Objective:
Extract every line of the records that contains the string "appoggiatura". Case counts.

Records provided:

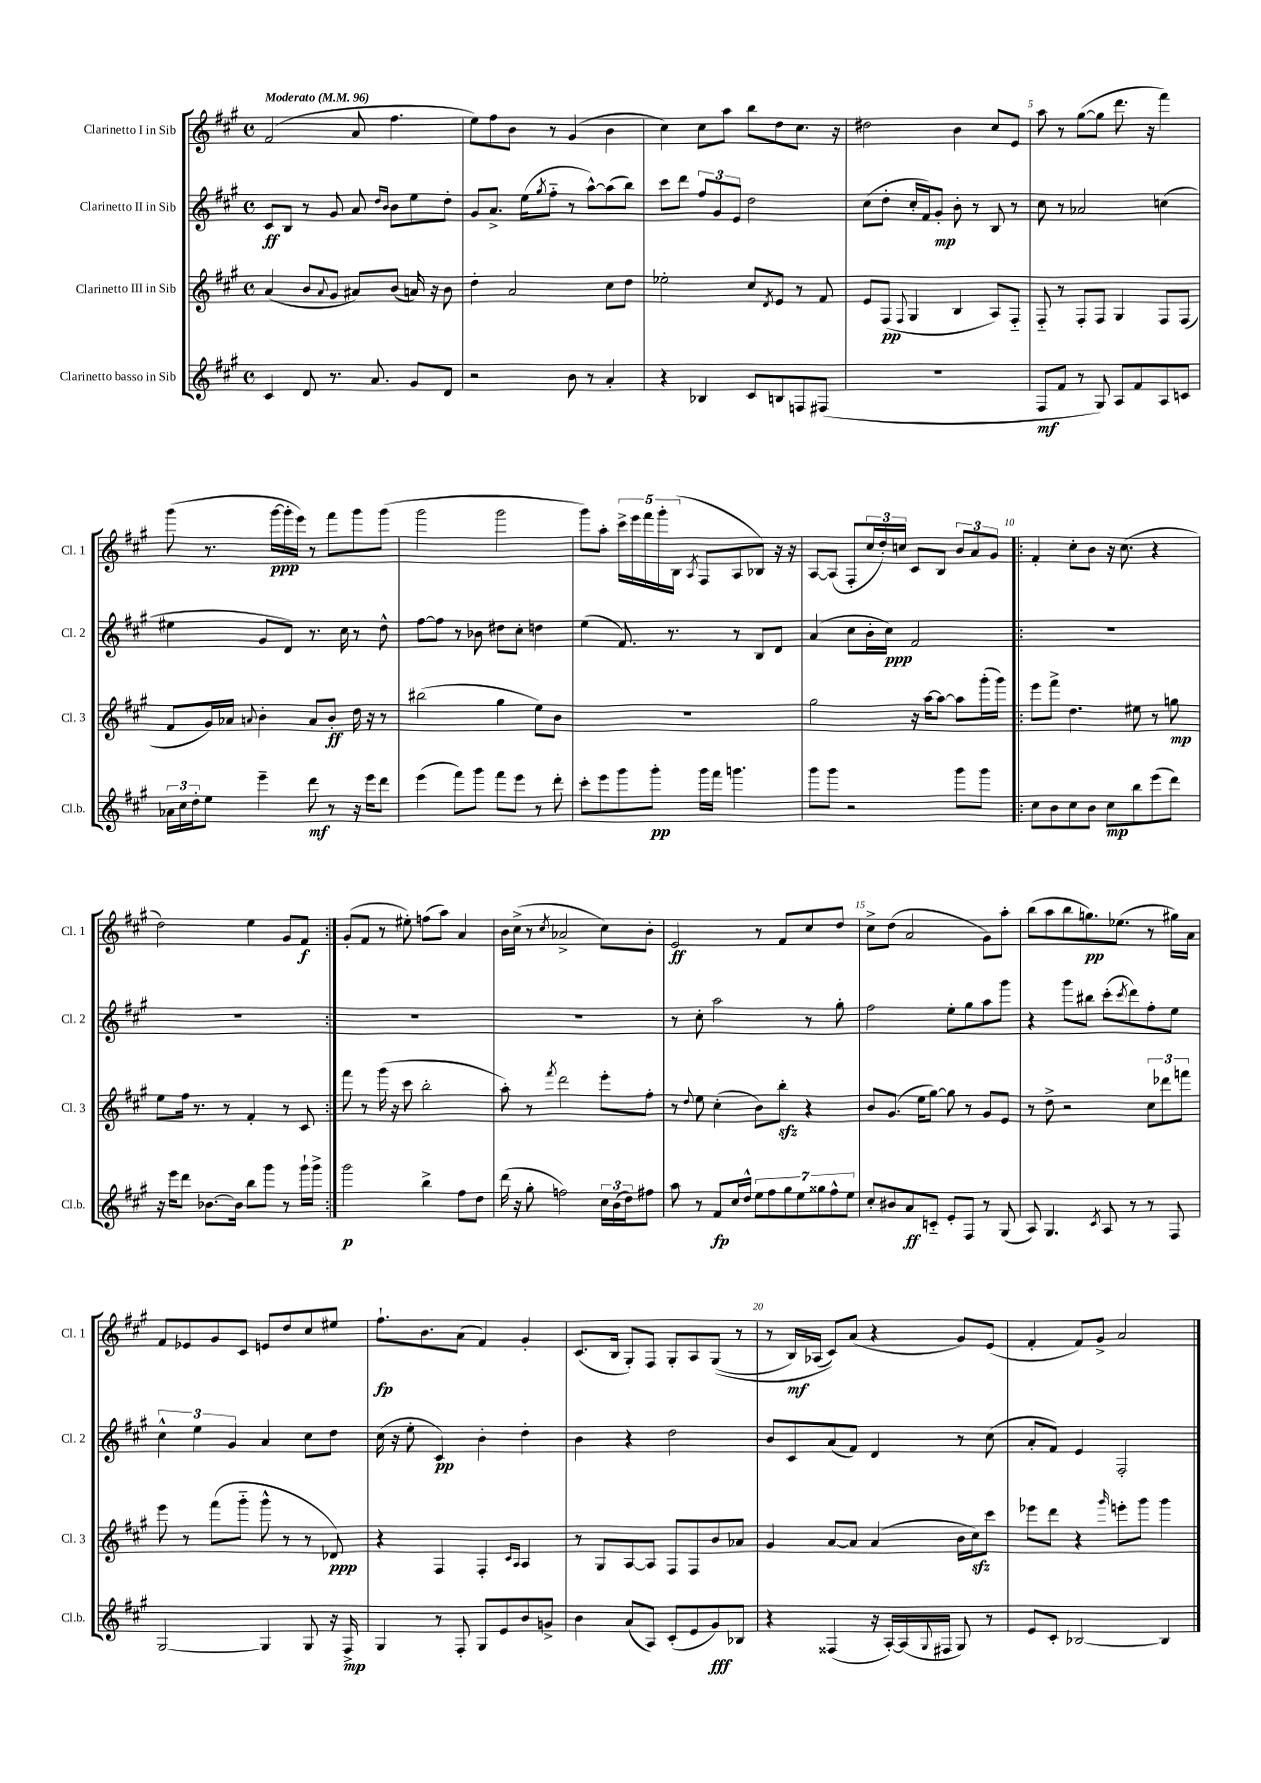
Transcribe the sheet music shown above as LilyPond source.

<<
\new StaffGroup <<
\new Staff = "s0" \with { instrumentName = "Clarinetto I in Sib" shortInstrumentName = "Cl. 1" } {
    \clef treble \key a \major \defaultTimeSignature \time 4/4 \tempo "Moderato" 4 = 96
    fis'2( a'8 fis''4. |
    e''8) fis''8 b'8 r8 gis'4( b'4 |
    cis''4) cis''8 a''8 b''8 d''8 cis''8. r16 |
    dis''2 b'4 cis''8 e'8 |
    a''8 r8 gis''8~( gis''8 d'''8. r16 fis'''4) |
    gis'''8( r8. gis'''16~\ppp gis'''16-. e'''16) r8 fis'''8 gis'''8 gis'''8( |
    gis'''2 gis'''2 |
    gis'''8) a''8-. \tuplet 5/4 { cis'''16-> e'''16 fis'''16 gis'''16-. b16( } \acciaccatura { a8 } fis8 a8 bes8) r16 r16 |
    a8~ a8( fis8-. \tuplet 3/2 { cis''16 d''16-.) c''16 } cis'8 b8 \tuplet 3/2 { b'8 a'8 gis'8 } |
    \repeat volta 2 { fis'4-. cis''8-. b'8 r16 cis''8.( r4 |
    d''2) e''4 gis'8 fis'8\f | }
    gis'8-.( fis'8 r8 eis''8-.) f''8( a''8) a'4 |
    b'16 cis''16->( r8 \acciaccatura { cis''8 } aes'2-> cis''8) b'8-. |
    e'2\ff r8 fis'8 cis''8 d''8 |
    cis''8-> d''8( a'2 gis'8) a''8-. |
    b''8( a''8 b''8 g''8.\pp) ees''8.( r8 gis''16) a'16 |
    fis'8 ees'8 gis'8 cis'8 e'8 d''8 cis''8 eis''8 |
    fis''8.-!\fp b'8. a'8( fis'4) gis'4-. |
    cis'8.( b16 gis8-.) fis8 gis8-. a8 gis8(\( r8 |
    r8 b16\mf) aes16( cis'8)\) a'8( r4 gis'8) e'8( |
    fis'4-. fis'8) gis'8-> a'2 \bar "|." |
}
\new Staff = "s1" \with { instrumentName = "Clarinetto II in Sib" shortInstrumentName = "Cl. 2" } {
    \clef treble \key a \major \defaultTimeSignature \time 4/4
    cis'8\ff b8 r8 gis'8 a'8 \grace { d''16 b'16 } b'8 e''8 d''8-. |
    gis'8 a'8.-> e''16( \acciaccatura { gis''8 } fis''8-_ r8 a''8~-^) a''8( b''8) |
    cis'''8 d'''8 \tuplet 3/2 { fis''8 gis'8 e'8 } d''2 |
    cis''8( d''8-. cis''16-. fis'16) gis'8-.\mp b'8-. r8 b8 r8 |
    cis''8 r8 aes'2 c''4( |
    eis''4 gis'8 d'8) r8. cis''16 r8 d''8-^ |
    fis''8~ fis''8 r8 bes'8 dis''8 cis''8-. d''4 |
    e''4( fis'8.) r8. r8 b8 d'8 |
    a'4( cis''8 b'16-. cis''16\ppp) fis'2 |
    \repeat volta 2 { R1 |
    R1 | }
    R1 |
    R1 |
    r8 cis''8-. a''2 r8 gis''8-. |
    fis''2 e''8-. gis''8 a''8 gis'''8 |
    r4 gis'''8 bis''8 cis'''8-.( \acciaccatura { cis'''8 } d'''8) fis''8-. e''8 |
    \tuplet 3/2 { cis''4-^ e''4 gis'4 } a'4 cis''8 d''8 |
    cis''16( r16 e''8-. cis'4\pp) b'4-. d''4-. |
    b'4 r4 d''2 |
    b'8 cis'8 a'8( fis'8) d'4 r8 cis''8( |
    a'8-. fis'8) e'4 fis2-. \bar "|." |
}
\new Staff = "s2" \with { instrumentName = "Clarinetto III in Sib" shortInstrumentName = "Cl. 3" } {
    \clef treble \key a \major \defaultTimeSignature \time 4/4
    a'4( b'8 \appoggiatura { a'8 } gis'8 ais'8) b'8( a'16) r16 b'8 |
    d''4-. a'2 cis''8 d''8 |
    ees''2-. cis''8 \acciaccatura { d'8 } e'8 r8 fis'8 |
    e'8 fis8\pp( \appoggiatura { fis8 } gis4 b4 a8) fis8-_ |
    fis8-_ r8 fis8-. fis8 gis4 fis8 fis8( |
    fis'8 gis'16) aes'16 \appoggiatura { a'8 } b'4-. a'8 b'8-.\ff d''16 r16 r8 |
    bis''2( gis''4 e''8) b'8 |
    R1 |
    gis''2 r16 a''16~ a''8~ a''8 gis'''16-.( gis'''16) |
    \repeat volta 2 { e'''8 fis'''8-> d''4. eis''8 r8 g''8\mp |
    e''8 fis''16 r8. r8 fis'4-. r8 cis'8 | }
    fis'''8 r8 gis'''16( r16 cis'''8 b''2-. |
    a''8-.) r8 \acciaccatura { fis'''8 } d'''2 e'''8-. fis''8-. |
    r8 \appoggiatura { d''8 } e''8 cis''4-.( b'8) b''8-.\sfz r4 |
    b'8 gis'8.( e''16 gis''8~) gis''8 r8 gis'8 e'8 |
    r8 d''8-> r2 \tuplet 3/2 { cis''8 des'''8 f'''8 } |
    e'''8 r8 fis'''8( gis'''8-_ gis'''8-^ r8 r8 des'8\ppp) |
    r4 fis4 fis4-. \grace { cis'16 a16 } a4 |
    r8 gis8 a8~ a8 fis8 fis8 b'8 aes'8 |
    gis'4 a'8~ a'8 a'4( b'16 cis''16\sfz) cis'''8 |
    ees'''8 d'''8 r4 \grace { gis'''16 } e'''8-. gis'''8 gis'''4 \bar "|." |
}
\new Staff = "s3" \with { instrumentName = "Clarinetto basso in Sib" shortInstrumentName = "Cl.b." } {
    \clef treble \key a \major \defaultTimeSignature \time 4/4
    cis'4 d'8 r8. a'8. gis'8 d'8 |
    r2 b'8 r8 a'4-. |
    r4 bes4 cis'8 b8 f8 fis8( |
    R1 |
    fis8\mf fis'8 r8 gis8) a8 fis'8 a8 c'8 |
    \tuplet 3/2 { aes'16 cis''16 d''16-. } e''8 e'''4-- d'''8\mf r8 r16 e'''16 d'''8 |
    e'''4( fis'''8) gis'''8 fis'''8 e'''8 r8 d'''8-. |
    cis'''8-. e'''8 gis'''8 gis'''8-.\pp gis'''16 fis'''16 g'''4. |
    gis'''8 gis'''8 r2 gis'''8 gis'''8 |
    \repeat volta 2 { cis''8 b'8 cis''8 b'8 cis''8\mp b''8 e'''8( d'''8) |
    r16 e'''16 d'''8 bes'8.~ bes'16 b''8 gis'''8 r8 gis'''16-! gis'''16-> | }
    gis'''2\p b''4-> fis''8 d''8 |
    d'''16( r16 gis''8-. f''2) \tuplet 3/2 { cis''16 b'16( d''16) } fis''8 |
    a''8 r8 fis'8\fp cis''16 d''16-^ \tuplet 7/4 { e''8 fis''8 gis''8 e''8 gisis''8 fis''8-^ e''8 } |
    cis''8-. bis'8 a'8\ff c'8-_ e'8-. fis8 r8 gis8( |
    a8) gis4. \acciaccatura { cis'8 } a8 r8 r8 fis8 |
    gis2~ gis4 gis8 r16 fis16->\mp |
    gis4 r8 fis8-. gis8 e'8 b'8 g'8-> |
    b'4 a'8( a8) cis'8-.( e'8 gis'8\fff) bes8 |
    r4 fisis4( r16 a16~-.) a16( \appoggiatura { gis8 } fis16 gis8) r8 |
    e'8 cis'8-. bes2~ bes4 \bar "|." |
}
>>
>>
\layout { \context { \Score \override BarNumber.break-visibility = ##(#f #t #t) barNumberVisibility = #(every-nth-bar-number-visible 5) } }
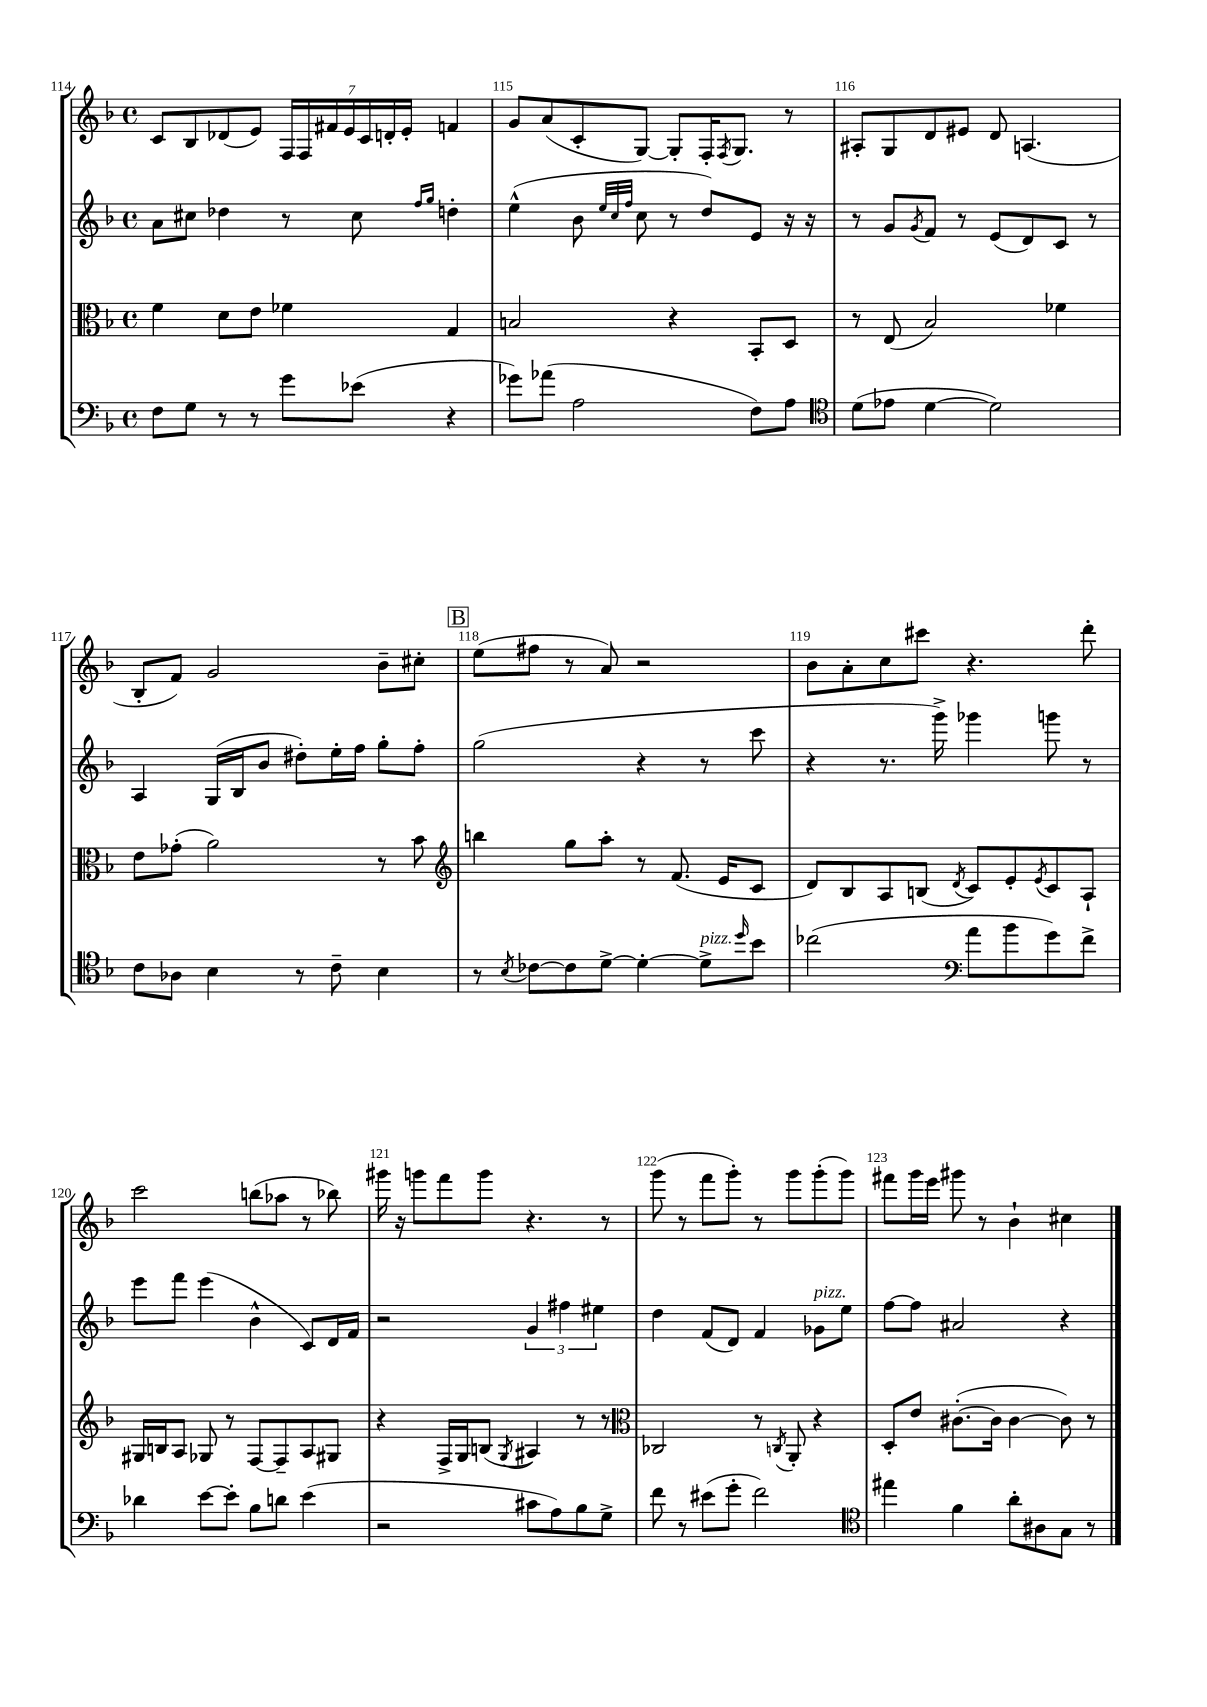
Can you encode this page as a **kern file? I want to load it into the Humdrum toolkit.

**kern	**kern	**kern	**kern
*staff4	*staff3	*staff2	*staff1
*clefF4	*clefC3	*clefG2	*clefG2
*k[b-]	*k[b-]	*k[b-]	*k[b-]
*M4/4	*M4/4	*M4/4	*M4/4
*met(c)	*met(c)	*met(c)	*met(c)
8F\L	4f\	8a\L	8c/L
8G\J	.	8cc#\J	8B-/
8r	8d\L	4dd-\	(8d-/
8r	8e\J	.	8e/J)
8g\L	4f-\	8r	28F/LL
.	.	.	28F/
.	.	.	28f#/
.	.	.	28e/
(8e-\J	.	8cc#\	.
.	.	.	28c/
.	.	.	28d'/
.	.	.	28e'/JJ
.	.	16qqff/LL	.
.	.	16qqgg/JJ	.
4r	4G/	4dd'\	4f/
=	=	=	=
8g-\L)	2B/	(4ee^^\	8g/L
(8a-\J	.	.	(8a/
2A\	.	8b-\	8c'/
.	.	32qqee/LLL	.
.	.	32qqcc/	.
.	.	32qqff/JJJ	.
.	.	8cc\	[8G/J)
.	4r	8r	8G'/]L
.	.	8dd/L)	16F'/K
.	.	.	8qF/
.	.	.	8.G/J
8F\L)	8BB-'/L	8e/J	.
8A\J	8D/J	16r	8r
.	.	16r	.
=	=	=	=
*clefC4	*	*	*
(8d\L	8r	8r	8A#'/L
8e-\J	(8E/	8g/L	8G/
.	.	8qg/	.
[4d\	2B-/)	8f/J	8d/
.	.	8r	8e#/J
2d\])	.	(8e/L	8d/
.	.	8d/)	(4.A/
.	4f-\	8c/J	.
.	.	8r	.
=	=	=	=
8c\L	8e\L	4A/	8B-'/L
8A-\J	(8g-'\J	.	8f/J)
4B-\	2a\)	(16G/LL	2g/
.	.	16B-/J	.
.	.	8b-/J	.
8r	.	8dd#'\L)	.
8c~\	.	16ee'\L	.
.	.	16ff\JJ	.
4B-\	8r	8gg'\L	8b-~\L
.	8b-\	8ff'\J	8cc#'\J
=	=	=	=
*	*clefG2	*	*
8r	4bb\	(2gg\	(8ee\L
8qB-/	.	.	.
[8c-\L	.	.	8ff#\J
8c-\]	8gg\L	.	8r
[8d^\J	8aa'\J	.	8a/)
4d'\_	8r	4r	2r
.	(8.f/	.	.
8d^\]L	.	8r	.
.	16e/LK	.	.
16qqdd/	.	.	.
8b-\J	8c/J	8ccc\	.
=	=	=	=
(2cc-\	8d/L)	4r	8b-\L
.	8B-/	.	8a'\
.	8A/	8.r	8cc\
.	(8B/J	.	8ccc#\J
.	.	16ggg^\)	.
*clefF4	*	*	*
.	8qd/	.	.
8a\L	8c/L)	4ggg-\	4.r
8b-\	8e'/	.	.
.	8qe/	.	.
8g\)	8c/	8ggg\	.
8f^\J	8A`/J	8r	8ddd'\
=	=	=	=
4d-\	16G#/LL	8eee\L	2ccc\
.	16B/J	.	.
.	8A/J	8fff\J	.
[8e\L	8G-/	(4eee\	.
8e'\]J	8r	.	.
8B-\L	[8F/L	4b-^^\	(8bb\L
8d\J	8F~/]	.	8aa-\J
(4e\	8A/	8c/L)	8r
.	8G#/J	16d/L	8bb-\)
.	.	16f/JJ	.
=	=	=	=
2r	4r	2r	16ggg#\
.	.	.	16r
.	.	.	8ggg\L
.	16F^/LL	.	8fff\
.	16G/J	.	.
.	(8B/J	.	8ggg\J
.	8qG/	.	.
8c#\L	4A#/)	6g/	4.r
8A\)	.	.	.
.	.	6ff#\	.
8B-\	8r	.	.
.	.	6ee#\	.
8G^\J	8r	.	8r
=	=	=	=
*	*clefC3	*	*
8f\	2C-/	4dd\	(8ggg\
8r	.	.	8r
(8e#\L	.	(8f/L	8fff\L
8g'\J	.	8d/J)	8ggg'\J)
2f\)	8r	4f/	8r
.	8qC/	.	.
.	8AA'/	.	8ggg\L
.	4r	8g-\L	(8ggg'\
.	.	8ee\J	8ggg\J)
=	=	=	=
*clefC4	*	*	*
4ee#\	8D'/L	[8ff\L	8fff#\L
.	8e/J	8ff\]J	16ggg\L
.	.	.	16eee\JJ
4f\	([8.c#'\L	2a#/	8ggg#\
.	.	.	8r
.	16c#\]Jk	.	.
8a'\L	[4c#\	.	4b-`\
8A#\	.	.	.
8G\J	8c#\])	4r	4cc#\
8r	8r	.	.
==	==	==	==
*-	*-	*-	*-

Task answer:
    a'4( b'8 \appoggiatura { a'8 } gis'8 ais'8) b'8( a'16) r16 b'8 |
    e'8 fis8\pp( \appoggiatura { fis8 } gis4 b4 a8) fis8-_ |
    fis'8 gis'16) aes'16 \appoggiatura { a'8 } b'4-. a'8 b'8-.\ff d''16 r16 r8 |
    r8 \appoggiatura { d''8 } e''8 cis''4-.( b'8) b''8-.\sfz r4 |
    r4 fisis4( r16 a16~-.) a16( \appoggiatura { gis8 } fis16 gis8) r8 |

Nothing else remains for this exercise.